TASK DESCRIPTION:
In the records below, find the line containing "turquoise teapot: 1 -> 2" and repeat it and every line after it exactly, without pictures.

[Coordinate-based change listings]
-.-.-

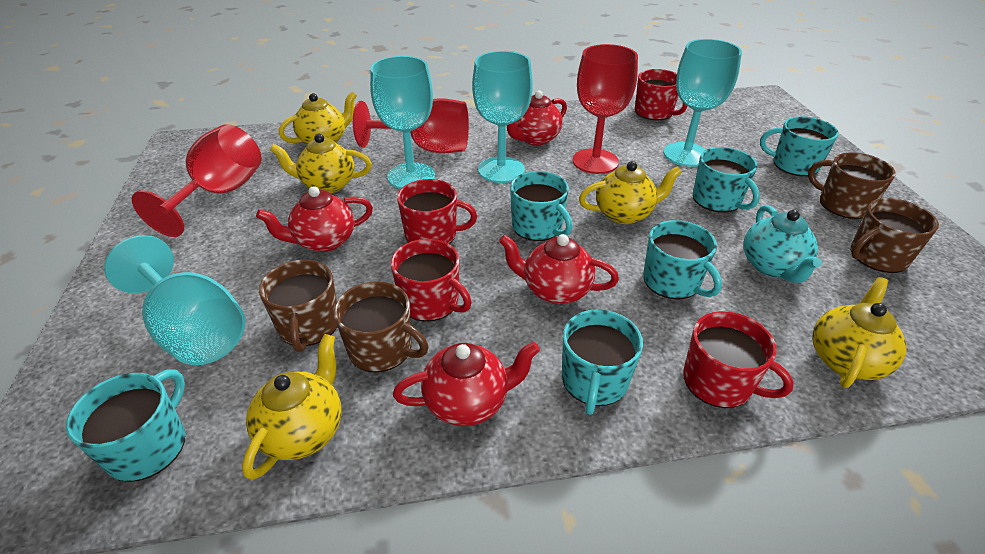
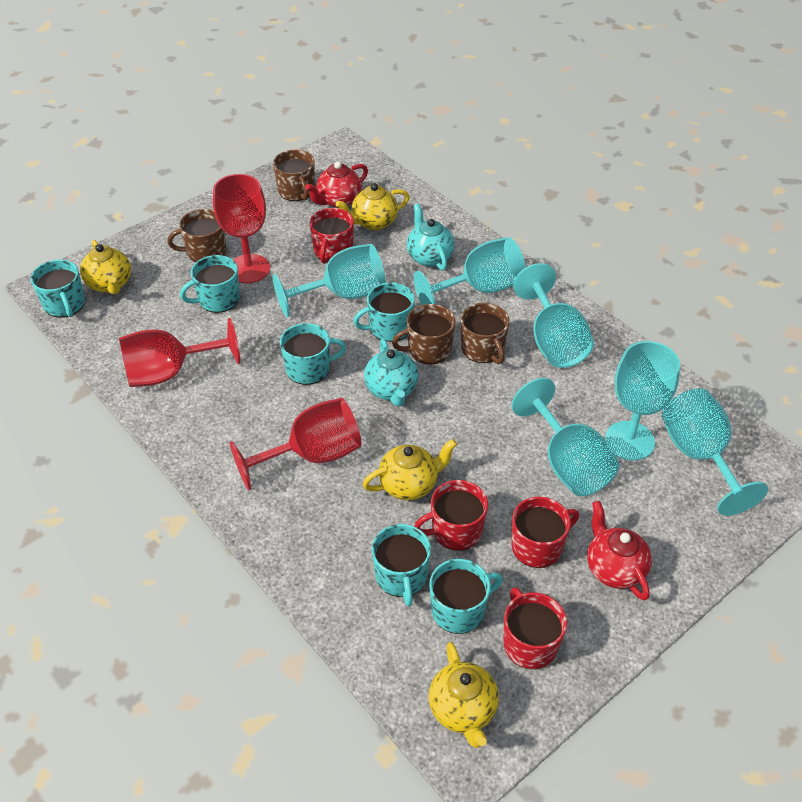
red teapot: 4 -> 2
turquoise goblet: 4 -> 6
turquoise teapot: 1 -> 2
yellow teapot: 5 -> 4

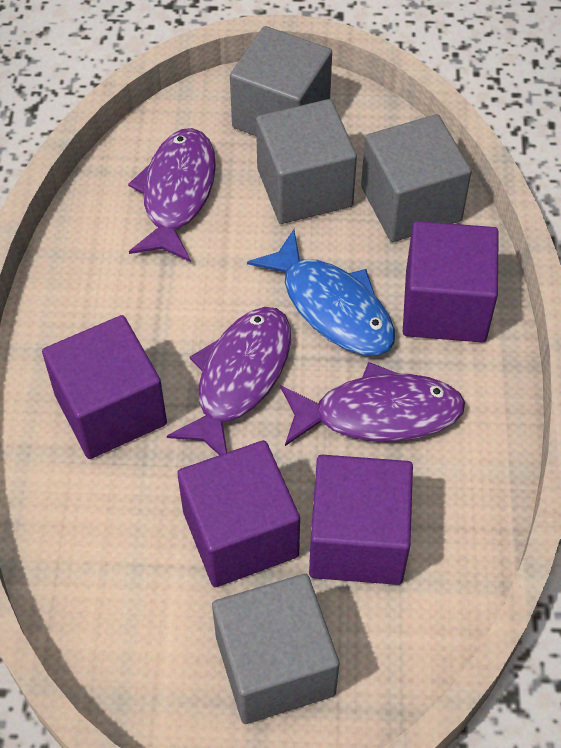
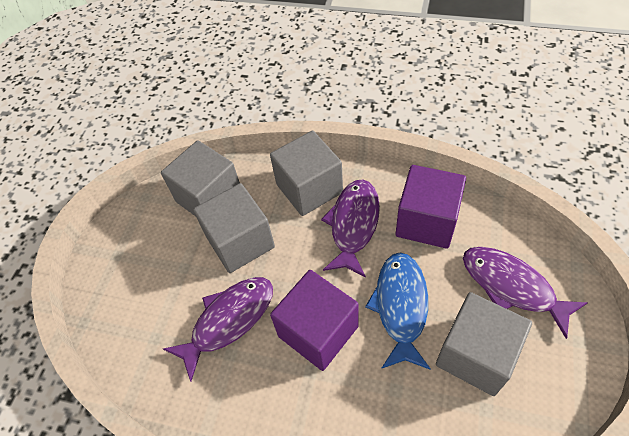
purple cube: 4 -> 2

-.-.-

EXPECTED ANSWER:
turquoise teapot: 1 -> 2
yellow teapot: 5 -> 4

purple cube: 4 -> 2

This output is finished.